Prompt -> The data below holds a line containing "DIGITS3 pin DIO: D2 -> D12" and a line containing "DRIVER pin IN2: D5 -> TX"; please quote exactly those two lines and every line between them, and nothing else.

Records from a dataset
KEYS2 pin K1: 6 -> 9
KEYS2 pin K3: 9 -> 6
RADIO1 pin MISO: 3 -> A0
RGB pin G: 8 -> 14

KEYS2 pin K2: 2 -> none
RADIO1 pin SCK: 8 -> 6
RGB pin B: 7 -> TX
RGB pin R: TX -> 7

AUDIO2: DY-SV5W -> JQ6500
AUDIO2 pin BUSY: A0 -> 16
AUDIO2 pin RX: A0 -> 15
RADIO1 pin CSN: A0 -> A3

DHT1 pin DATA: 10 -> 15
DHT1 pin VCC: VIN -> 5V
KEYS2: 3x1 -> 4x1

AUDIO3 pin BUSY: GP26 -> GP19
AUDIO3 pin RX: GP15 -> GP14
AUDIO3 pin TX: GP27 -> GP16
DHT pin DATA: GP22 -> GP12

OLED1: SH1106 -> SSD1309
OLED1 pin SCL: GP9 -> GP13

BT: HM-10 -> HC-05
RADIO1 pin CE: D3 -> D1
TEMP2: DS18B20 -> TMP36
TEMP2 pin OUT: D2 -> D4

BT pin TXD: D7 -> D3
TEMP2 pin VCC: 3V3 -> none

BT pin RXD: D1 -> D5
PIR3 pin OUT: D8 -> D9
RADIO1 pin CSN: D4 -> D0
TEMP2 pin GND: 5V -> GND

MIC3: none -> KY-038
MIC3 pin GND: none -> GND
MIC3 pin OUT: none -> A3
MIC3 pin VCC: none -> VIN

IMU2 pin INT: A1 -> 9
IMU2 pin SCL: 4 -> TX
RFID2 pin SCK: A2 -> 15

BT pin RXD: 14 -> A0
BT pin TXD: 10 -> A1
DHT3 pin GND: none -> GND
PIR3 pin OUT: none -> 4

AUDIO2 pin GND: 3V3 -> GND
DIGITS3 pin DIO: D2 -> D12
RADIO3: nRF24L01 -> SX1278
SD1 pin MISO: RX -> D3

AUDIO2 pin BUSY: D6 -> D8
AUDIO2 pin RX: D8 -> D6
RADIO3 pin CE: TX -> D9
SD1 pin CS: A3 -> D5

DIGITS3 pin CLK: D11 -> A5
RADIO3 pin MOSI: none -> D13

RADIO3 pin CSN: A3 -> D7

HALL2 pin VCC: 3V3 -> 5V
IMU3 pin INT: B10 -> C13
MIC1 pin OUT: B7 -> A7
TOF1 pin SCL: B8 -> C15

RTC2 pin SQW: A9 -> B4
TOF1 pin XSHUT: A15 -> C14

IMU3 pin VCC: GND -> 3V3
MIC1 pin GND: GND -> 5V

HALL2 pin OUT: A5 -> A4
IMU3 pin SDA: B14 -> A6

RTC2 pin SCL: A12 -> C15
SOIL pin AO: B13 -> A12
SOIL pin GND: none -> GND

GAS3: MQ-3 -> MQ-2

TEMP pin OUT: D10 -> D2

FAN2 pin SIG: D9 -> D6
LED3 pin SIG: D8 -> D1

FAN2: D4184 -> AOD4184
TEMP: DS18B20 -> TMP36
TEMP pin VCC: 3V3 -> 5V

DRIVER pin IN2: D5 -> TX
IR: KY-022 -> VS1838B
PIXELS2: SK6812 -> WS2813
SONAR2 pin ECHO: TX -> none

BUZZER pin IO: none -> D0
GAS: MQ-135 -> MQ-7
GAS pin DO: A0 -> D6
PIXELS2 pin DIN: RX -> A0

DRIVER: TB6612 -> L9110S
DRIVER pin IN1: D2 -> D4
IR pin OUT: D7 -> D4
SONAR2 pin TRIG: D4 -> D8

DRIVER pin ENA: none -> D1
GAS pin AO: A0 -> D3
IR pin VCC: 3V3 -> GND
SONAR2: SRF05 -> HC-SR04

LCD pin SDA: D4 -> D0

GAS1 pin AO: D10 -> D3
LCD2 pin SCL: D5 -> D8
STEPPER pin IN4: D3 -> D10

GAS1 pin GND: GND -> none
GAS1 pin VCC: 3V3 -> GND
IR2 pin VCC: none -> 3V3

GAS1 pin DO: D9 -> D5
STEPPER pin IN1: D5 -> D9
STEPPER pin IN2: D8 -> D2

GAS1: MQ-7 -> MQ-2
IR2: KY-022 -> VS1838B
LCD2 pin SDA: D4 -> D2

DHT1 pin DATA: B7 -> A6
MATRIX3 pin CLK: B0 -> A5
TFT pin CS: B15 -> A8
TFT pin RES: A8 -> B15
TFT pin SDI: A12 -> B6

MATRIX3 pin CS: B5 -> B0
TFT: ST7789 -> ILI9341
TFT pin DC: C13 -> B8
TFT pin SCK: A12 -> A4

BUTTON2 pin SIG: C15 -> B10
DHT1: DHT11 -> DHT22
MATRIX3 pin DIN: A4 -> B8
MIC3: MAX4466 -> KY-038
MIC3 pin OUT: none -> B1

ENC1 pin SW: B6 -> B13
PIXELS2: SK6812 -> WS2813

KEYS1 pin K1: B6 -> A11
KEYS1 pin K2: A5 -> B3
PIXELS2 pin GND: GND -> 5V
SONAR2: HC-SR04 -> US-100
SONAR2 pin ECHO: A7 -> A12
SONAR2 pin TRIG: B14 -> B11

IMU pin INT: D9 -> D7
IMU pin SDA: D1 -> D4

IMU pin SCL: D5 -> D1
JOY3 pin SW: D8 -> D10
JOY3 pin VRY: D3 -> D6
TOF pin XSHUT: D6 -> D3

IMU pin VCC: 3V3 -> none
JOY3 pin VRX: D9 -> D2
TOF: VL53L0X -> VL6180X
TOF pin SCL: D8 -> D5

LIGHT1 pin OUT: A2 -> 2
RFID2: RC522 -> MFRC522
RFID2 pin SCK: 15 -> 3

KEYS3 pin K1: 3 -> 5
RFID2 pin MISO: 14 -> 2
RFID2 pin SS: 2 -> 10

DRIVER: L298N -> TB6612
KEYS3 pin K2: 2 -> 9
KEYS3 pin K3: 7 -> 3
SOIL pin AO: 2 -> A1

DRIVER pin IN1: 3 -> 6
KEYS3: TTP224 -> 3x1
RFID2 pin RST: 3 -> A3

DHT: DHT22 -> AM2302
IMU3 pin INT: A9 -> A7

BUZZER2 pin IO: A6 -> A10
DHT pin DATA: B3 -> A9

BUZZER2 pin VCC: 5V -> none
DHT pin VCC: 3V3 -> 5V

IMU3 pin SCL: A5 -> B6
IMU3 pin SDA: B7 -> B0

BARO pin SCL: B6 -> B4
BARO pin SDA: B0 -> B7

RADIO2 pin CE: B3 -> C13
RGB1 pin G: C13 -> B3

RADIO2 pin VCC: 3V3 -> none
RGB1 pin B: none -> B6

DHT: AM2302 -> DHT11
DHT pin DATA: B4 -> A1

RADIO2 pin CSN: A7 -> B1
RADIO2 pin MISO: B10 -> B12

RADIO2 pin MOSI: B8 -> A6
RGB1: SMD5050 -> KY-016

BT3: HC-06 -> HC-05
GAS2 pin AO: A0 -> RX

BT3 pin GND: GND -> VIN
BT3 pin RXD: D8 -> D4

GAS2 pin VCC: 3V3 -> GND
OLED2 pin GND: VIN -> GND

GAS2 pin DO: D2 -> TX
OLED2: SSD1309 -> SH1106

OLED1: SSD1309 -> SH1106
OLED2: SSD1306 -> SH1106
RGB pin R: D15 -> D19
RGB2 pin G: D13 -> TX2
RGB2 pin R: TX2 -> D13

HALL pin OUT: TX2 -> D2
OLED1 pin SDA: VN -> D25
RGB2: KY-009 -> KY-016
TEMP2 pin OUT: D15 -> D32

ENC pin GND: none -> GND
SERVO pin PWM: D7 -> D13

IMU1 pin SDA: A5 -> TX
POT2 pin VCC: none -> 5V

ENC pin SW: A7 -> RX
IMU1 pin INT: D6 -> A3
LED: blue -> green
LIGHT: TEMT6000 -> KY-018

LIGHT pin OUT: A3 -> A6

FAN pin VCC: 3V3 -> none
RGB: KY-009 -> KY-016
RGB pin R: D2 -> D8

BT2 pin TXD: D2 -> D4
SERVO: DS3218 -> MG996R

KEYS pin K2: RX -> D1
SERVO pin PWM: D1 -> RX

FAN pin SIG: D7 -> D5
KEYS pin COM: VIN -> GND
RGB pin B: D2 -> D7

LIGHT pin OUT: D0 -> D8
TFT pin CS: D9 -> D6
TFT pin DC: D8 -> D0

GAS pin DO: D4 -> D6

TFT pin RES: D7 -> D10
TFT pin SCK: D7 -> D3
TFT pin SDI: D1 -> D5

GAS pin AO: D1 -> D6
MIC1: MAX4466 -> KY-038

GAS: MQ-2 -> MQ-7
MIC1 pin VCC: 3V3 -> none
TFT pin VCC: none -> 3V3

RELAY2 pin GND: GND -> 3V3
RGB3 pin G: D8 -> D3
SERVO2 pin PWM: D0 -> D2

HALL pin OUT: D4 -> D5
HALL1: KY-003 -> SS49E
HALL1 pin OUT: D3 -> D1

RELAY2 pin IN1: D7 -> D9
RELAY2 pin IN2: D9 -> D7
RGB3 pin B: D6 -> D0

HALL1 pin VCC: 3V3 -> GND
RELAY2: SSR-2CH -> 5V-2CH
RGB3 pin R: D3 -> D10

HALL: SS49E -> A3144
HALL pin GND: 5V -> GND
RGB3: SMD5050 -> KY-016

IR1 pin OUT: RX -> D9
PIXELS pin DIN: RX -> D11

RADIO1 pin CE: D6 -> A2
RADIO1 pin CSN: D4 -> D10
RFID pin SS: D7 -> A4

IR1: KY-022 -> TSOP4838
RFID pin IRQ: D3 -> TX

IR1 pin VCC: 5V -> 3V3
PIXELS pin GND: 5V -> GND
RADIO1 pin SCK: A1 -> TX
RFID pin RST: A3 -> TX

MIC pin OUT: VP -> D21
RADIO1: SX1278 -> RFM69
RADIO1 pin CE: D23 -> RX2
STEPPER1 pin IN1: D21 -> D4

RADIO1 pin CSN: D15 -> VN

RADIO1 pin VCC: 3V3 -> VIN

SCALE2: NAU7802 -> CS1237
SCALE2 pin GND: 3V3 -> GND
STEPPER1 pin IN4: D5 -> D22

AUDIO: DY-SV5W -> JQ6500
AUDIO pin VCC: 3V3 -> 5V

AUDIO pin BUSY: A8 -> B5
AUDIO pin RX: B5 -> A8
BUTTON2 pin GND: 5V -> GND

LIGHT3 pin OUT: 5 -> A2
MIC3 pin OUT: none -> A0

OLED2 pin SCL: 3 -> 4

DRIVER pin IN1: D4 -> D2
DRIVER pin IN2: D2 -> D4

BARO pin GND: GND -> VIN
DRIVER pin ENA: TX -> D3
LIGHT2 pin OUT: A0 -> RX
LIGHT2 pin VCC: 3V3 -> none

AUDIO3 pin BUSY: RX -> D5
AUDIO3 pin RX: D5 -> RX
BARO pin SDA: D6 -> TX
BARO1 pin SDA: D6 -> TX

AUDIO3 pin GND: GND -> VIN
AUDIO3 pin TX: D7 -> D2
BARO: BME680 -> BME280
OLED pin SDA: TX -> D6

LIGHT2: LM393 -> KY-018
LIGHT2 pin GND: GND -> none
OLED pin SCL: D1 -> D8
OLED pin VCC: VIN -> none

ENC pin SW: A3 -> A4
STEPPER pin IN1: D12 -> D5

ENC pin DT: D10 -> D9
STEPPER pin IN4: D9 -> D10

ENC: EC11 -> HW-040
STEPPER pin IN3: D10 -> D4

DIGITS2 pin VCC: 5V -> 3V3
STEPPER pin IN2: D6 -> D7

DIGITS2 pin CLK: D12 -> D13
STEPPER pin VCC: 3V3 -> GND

Result ->
DIGITS3 pin DIO: D2 -> D12
RADIO3: nRF24L01 -> SX1278
SD1 pin MISO: RX -> D3

AUDIO2 pin BUSY: D6 -> D8
AUDIO2 pin RX: D8 -> D6
RADIO3 pin CE: TX -> D9
SD1 pin CS: A3 -> D5

DIGITS3 pin CLK: D11 -> A5
RADIO3 pin MOSI: none -> D13

RADIO3 pin CSN: A3 -> D7

HALL2 pin VCC: 3V3 -> 5V
IMU3 pin INT: B10 -> C13
MIC1 pin OUT: B7 -> A7
TOF1 pin SCL: B8 -> C15

RTC2 pin SQW: A9 -> B4
TOF1 pin XSHUT: A15 -> C14

IMU3 pin VCC: GND -> 3V3
MIC1 pin GND: GND -> 5V

HALL2 pin OUT: A5 -> A4
IMU3 pin SDA: B14 -> A6

RTC2 pin SCL: A12 -> C15
SOIL pin AO: B13 -> A12
SOIL pin GND: none -> GND

GAS3: MQ-3 -> MQ-2

TEMP pin OUT: D10 -> D2

FAN2 pin SIG: D9 -> D6
LED3 pin SIG: D8 -> D1

FAN2: D4184 -> AOD4184
TEMP: DS18B20 -> TMP36
TEMP pin VCC: 3V3 -> 5V

DRIVER pin IN2: D5 -> TX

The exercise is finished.